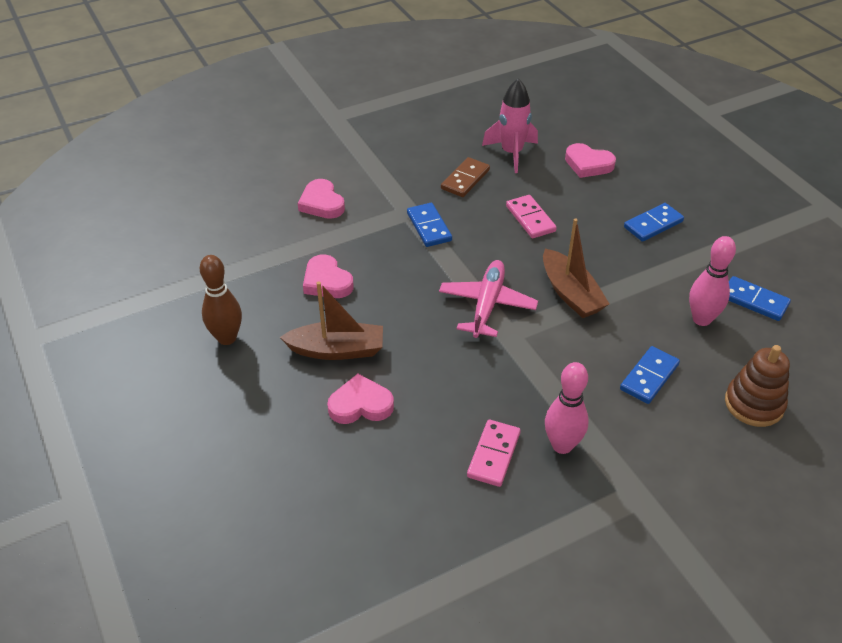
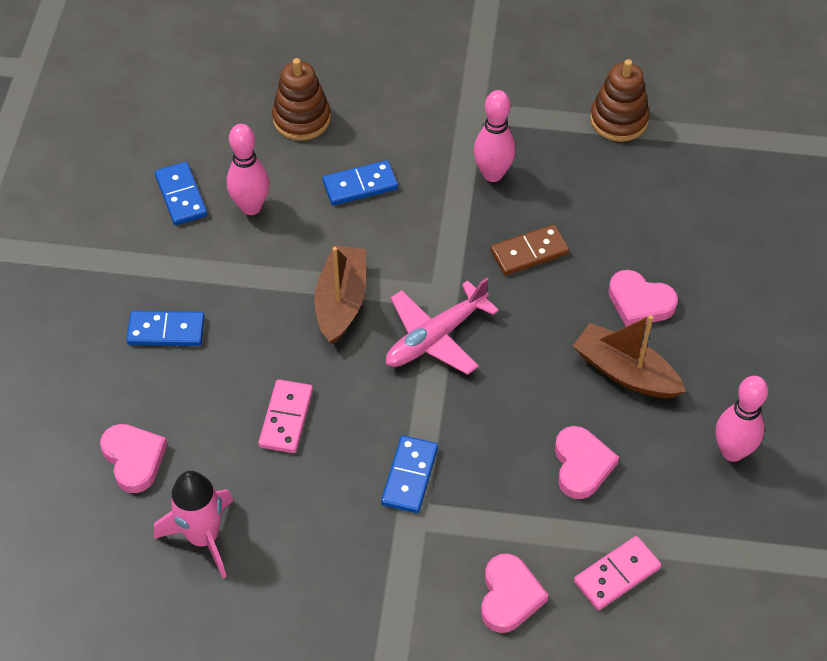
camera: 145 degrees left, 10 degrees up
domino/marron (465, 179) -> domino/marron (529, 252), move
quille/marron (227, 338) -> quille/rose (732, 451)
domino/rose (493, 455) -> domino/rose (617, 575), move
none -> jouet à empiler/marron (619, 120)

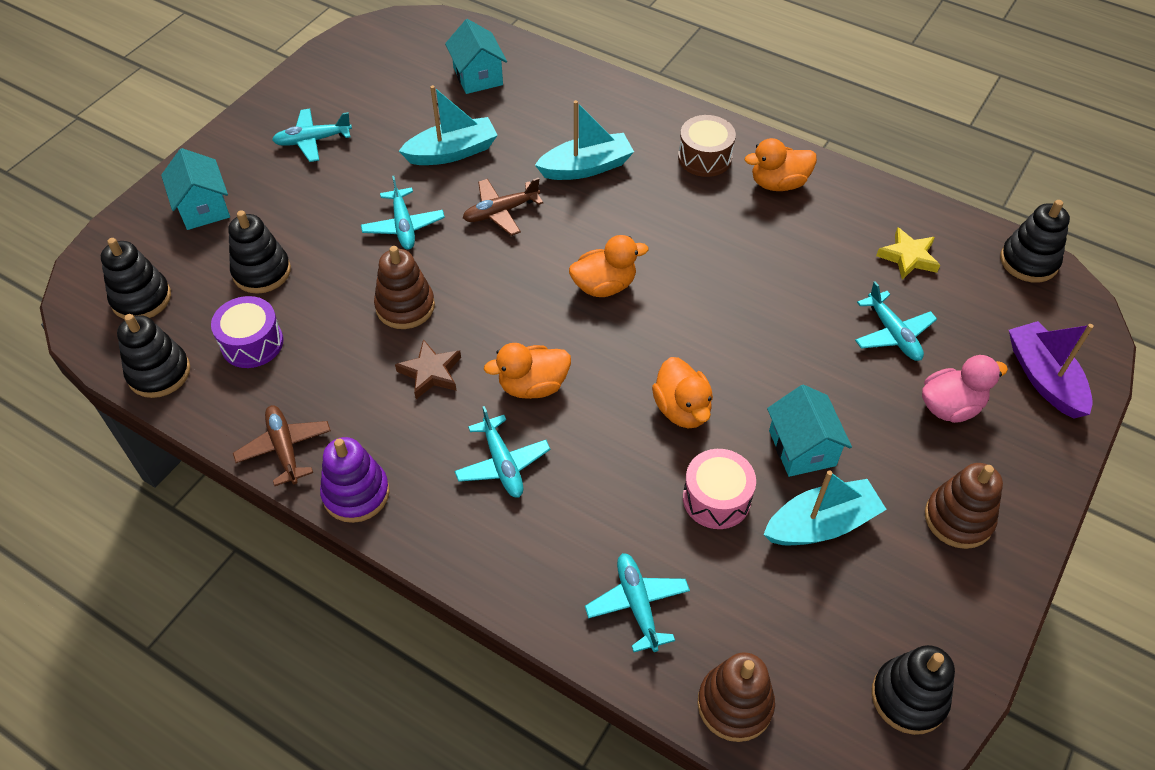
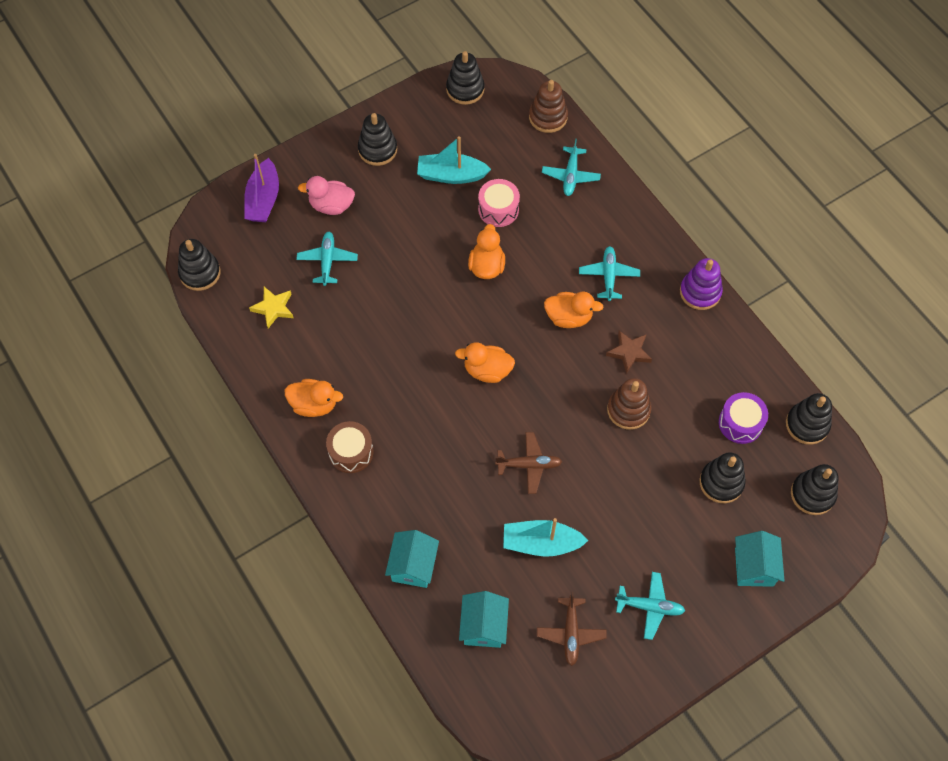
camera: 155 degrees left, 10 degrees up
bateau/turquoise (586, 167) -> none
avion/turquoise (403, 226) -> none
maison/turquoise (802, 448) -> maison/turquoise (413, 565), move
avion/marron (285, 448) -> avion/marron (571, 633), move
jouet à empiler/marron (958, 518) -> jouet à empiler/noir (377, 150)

· · ·

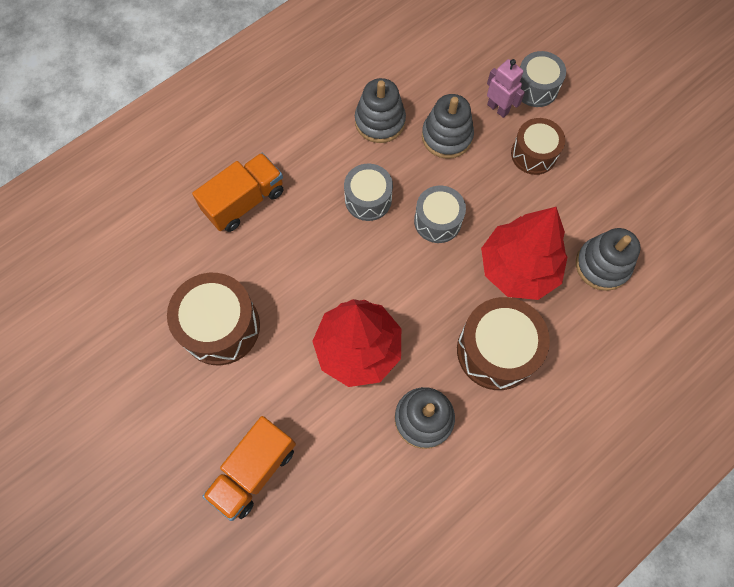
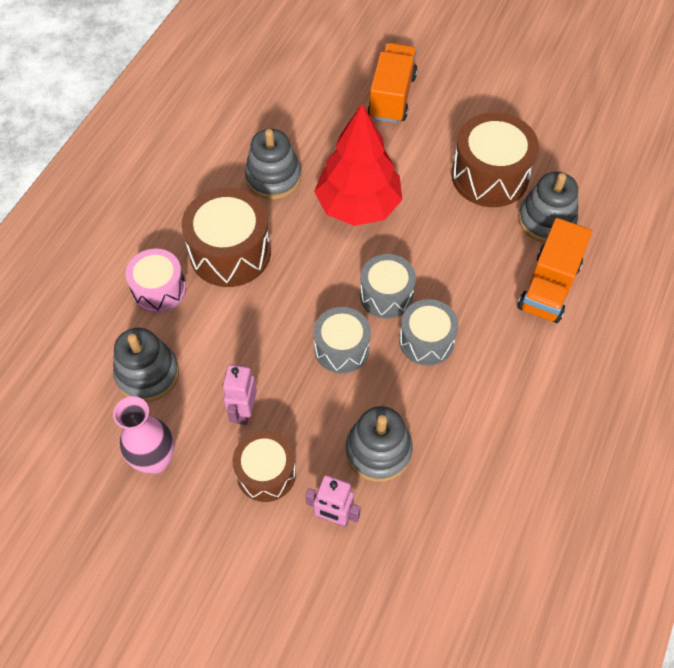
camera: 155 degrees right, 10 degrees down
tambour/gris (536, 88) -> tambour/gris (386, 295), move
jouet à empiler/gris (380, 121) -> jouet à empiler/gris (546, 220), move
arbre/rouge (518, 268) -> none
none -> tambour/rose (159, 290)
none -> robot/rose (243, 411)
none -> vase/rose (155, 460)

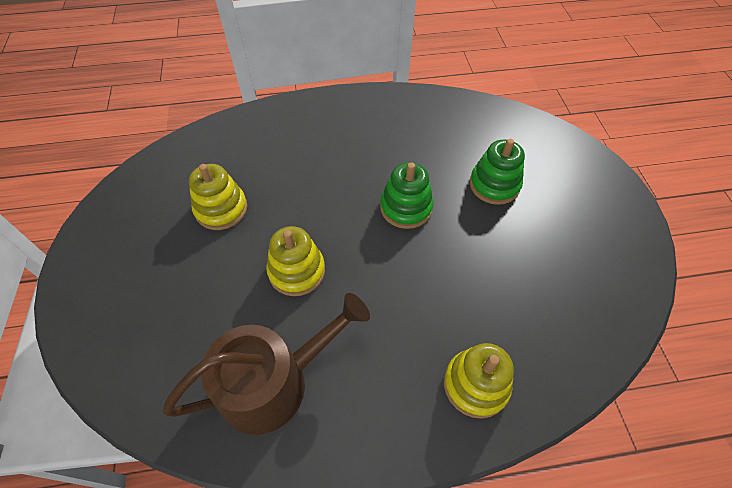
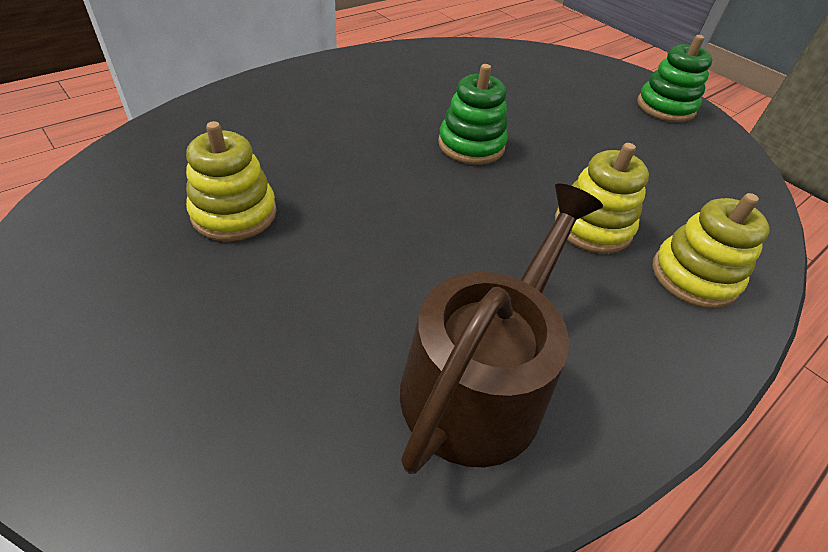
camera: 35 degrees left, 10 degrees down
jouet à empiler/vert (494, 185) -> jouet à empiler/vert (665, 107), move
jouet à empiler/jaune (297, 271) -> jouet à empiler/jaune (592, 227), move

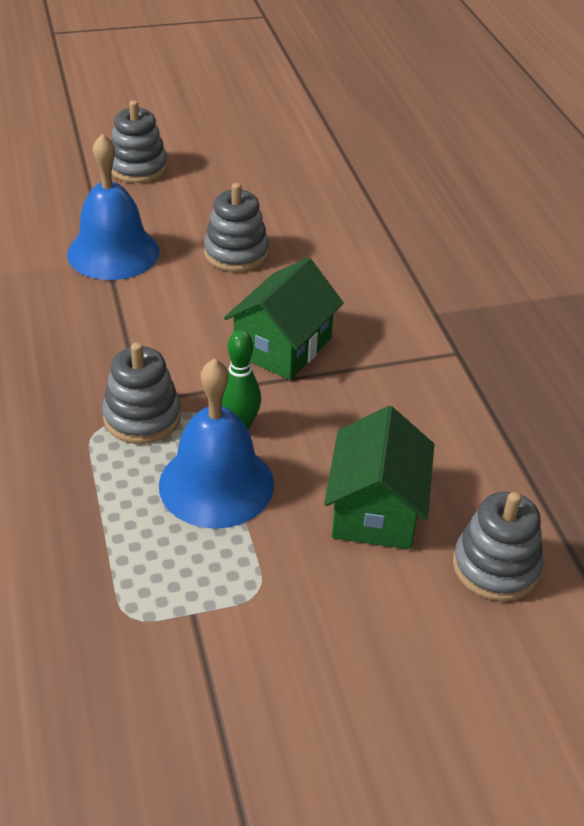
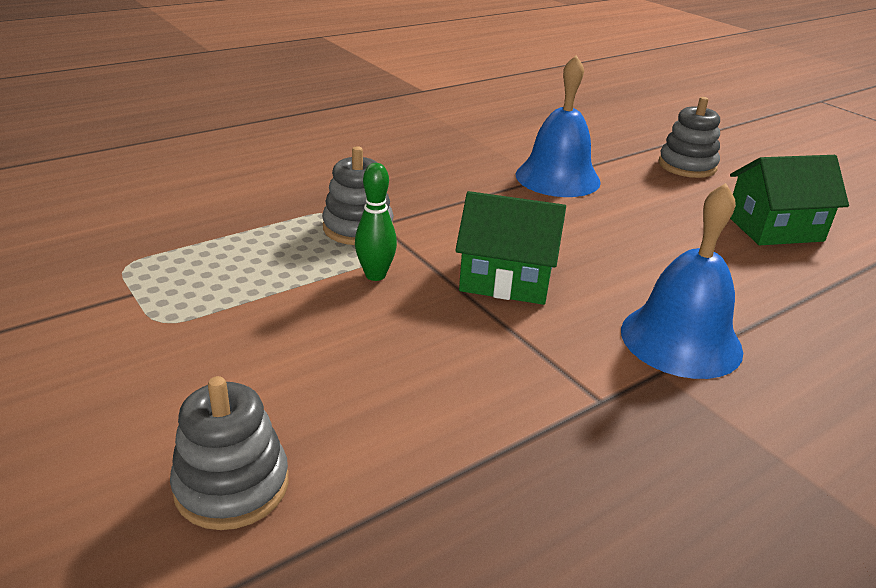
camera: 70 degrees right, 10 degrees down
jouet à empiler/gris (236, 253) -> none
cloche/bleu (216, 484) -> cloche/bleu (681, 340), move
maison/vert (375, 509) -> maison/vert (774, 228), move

· · ·

Return only the lines between the one holding "camera: 145 degrees left, 10 degrees up" and the one holding "domino/rose (493, 455)", inclusive, exactly as they appear above.

## SOLUTION:
camera: 145 degrees left, 10 degrees up
domino/marron (465, 179) -> domino/marron (529, 252), move
quille/marron (227, 338) -> quille/rose (732, 451)
domino/rose (493, 455) -> domino/rose (617, 575), move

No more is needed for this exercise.